* [DATASET ROWS]

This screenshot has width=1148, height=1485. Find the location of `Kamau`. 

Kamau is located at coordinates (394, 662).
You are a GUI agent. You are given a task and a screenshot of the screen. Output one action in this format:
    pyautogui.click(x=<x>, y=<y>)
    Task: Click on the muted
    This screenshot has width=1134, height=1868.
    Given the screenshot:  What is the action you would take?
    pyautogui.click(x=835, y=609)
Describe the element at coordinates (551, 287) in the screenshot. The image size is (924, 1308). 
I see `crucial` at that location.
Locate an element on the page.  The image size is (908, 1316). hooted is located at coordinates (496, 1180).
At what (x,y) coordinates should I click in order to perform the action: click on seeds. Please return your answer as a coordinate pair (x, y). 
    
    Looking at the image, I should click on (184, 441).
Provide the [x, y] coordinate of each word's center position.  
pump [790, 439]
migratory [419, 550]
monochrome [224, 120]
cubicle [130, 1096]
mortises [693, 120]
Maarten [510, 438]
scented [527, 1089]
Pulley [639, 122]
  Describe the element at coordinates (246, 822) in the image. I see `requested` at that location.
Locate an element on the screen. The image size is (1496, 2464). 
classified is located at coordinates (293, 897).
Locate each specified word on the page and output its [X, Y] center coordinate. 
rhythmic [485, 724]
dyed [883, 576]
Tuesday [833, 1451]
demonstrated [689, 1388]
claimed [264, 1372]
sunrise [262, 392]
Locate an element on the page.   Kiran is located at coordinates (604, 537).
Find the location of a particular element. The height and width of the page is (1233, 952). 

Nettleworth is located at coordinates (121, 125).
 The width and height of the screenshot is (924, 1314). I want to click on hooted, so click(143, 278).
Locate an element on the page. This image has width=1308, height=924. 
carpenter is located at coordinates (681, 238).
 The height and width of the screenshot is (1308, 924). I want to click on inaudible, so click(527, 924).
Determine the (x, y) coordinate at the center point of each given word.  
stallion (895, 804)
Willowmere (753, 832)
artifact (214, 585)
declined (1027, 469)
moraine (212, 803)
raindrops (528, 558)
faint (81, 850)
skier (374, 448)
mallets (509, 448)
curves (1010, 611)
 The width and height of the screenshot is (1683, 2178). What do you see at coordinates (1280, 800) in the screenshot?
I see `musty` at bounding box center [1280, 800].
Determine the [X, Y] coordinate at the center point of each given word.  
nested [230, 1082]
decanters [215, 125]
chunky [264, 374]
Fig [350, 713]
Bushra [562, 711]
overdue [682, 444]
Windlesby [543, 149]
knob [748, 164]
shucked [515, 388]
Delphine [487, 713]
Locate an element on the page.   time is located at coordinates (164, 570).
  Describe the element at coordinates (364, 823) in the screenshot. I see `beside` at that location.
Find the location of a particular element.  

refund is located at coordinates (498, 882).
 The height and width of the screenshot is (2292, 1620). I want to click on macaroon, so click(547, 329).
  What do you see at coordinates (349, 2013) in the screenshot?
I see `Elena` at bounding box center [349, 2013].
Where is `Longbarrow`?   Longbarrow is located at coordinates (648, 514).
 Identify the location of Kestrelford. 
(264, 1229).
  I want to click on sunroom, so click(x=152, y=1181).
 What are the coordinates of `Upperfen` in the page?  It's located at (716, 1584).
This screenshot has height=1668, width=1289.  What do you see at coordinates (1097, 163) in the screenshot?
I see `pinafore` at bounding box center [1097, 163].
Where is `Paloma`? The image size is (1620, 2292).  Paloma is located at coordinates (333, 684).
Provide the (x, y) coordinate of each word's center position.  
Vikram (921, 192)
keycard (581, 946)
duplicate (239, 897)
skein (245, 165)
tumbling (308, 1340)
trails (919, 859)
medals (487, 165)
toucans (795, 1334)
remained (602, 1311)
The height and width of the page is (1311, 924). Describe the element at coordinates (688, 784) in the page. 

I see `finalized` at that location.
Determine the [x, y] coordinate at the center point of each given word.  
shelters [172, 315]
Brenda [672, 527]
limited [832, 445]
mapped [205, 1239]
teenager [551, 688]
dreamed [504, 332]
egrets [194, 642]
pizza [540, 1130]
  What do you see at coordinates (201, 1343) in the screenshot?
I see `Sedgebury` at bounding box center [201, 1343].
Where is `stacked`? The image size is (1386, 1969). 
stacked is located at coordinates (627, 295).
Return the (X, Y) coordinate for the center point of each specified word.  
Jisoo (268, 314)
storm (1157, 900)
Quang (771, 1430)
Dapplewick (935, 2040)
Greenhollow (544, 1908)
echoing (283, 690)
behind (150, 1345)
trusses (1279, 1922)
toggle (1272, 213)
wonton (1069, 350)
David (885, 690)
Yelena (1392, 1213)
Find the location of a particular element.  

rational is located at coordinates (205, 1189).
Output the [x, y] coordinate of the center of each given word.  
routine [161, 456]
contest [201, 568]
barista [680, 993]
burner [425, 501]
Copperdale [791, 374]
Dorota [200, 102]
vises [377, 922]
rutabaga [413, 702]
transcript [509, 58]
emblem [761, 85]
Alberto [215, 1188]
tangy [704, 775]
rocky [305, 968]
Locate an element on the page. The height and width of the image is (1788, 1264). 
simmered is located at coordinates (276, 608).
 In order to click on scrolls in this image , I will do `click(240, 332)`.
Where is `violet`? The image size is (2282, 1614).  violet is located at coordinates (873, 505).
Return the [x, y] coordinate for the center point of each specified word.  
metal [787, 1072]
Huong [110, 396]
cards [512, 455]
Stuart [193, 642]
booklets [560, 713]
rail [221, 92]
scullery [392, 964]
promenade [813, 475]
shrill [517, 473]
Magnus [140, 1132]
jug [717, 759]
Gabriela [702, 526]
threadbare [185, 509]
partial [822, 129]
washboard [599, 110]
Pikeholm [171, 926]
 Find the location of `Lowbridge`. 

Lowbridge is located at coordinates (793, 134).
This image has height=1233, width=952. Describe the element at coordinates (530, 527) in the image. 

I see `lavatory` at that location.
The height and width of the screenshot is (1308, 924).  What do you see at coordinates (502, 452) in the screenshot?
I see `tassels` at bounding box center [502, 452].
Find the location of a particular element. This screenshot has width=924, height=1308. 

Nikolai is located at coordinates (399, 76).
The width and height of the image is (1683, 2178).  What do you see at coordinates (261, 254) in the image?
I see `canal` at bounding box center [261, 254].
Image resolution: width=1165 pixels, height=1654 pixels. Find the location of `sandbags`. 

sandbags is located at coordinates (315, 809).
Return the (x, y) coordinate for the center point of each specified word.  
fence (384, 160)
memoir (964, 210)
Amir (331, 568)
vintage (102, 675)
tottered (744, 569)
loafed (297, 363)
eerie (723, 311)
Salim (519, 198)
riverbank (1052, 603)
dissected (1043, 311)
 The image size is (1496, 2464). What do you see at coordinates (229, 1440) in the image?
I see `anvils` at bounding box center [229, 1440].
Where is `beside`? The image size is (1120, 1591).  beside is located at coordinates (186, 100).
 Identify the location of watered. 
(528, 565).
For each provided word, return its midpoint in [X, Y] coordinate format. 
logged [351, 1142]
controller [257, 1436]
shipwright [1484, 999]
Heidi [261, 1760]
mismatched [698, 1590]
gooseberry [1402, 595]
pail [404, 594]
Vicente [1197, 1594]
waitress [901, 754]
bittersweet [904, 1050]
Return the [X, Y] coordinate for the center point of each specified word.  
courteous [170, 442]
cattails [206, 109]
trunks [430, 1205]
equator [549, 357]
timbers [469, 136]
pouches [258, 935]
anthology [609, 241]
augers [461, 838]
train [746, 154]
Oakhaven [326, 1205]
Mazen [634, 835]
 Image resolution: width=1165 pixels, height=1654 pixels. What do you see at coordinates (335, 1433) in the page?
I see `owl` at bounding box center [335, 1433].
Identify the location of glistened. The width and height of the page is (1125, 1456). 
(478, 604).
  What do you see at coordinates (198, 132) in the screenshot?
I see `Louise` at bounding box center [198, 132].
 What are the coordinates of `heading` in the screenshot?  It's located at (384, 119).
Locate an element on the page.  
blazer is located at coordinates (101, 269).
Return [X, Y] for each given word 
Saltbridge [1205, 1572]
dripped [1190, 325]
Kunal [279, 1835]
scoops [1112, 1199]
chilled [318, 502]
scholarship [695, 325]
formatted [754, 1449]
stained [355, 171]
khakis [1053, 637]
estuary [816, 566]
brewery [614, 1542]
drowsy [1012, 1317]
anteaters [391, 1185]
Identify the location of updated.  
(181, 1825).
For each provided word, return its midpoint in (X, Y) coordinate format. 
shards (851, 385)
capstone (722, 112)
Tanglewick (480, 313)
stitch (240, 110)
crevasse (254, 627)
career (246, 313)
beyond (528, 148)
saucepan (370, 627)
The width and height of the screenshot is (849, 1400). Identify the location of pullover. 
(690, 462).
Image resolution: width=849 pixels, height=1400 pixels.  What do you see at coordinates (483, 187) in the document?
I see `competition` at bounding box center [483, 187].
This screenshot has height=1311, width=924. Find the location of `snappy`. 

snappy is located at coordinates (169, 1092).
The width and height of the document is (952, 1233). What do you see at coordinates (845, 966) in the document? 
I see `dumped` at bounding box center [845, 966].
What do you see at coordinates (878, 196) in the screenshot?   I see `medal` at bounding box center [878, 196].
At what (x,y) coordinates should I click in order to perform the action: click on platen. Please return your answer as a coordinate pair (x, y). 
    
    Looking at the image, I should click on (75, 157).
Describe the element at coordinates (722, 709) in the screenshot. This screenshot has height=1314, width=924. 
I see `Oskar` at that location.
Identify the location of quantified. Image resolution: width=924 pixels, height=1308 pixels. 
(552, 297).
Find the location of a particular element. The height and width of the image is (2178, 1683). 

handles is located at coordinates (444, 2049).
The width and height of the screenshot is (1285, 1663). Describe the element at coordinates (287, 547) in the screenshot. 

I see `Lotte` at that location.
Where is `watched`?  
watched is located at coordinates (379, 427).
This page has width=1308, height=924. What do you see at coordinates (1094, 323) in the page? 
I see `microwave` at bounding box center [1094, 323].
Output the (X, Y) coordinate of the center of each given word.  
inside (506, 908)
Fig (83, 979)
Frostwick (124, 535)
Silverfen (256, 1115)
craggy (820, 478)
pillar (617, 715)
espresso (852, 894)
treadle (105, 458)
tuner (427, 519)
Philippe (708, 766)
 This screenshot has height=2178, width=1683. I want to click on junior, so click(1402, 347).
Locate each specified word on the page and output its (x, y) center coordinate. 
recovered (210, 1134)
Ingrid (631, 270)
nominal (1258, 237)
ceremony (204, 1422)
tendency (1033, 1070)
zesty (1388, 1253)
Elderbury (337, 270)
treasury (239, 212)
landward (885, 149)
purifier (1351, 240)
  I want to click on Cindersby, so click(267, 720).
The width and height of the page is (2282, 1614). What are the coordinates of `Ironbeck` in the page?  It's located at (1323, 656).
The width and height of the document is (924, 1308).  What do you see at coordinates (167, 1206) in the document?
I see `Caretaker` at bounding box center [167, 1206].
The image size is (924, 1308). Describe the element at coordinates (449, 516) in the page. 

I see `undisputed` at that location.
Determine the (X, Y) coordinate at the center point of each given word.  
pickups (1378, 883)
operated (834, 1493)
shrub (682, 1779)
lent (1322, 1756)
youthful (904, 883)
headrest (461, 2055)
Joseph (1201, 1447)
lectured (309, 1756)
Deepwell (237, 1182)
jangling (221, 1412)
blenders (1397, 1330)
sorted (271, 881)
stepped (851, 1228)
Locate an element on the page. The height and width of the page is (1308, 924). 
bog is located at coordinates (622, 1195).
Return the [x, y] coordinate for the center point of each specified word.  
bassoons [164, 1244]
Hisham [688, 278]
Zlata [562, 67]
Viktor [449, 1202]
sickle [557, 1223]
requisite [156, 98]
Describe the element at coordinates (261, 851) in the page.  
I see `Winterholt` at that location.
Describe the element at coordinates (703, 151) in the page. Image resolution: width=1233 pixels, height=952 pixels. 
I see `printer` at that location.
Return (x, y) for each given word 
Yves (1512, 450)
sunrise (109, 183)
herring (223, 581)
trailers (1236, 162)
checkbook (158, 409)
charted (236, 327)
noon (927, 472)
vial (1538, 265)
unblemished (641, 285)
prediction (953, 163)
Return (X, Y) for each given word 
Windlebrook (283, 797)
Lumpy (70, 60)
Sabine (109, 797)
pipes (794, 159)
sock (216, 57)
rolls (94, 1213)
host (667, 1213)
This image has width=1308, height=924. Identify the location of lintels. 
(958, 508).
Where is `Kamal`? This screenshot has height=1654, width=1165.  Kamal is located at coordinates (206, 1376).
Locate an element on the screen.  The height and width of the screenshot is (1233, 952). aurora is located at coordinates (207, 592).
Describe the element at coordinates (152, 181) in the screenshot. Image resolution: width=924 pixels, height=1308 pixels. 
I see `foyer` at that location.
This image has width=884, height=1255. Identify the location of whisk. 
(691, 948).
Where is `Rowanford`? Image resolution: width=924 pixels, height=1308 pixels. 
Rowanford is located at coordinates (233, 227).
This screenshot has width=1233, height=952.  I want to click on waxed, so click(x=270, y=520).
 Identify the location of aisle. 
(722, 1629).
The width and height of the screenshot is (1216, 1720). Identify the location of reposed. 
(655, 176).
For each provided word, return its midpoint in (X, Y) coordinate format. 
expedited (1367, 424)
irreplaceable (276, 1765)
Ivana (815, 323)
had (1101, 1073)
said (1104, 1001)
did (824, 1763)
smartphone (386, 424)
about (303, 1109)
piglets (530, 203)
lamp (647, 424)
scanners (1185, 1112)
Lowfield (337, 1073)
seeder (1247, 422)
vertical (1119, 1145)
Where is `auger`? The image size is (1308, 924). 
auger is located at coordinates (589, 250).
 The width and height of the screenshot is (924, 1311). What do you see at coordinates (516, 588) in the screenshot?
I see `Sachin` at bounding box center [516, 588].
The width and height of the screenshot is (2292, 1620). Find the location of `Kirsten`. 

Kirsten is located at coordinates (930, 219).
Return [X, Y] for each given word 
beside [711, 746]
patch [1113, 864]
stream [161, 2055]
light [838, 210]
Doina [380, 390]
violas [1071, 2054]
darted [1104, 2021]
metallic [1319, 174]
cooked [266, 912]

* [STATED PROBLEM] Rewrite the lines of the material above as a numbered list, from the line containing "The height and width of the page is (1311, 924)." through the line containing "center [201, 1343].", inclusive. Leave out blank lines.

* [REPLY TO THE TASK]
1. The height and width of the page is (1311, 924). Describe the element at coordinates (688, 784) in the page. 
2. I see `finalized` at that location.
3. Determine the [x, y] coordinate at the center point of each given word.  
4. shelters [172, 315]
5. Brenda [672, 527]
6. limited [832, 445]
7. mapped [205, 1239]
8. teenager [551, 688]
9. dreamed [504, 332]
10. egrets [194, 642]
11. pizza [540, 1130]
12.   What do you see at coordinates (201, 1343) in the screenshot?
13. I see `Sedgebury` at bounding box center [201, 1343].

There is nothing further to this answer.